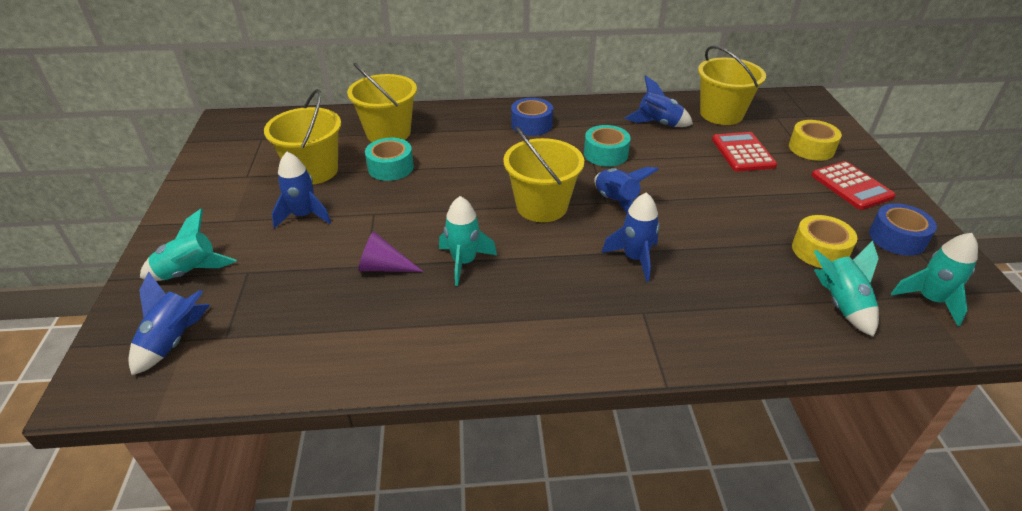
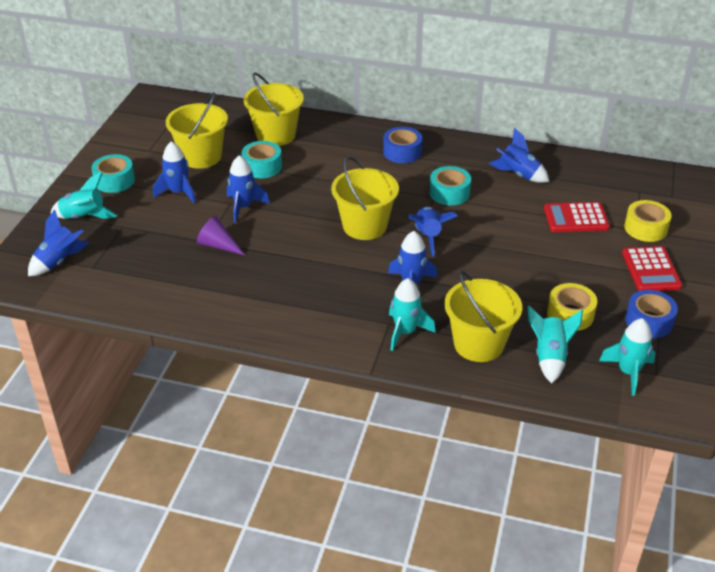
camera: 20 degrees right, 0 degrees up
(215, 219) = (114, 181): none -> turquoise tape
(392, 215) = (244, 207): none -> blue rocket
(464, 262) = (278, 255): turquoise rocket -> turquoise rocket (405, 332)
(721, 114) = (587, 177): yellow bucket -> yellow bucket (478, 344)
(743, 153) = (576, 218): red calculator -> red calculator turned 105 degrees counterclockwise

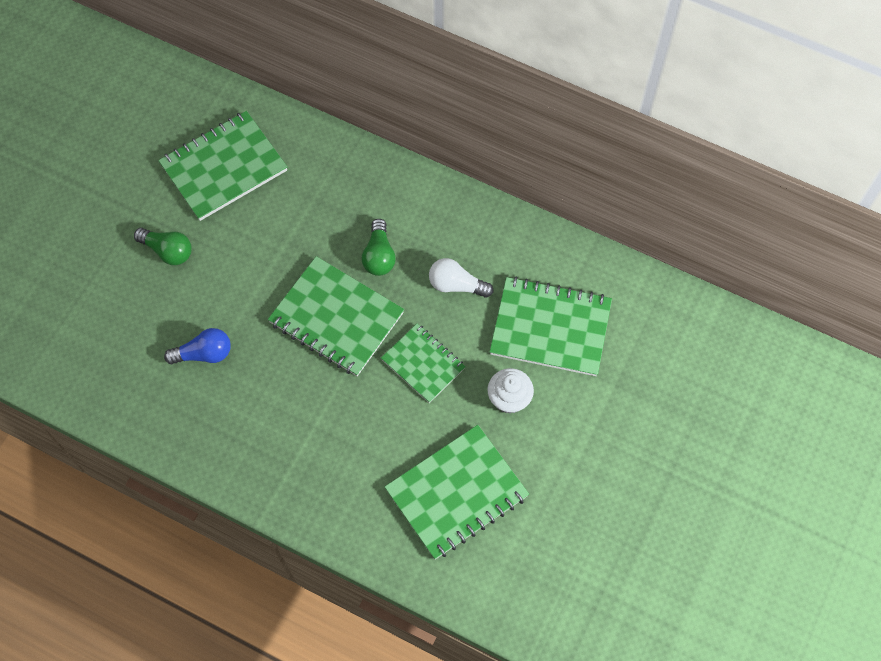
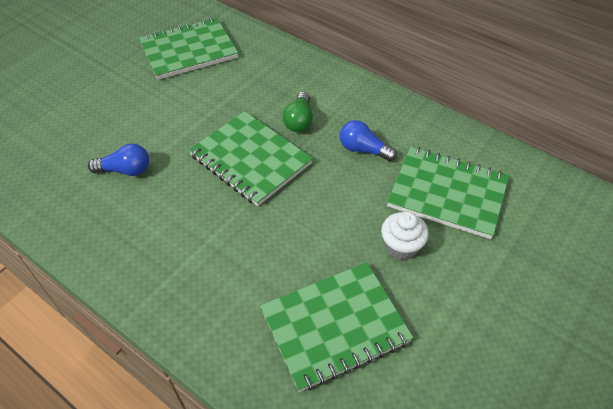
camera: 10 degrees right, 15 degrees down
(168, 251) = (124, 96): green light bulb -> none
(423, 364) = (322, 205): green notebook -> none
(456, 285) = (363, 150): white light bulb -> blue light bulb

-----

> **What this task involves**
Everything from the line with "camera: 10 degrees right, 15 degrees down" down to the last line of the data above should be returned exactly, with both ends kept and nothing added.

> **Reply to the exercise**
camera: 10 degrees right, 15 degrees down
(168, 251) = (124, 96): green light bulb -> none
(423, 364) = (322, 205): green notebook -> none
(456, 285) = (363, 150): white light bulb -> blue light bulb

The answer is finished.